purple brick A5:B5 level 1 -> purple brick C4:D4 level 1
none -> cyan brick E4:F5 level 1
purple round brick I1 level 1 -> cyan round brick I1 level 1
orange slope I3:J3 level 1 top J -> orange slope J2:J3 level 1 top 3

* * * * *

**Task directions**. Your answer should be exactly the lines of the material above, starting at the one that holds "purple round brick" and ending with the last.

**Response**.
purple round brick I1 level 1 -> cyan round brick I1 level 1
orange slope I3:J3 level 1 top J -> orange slope J2:J3 level 1 top 3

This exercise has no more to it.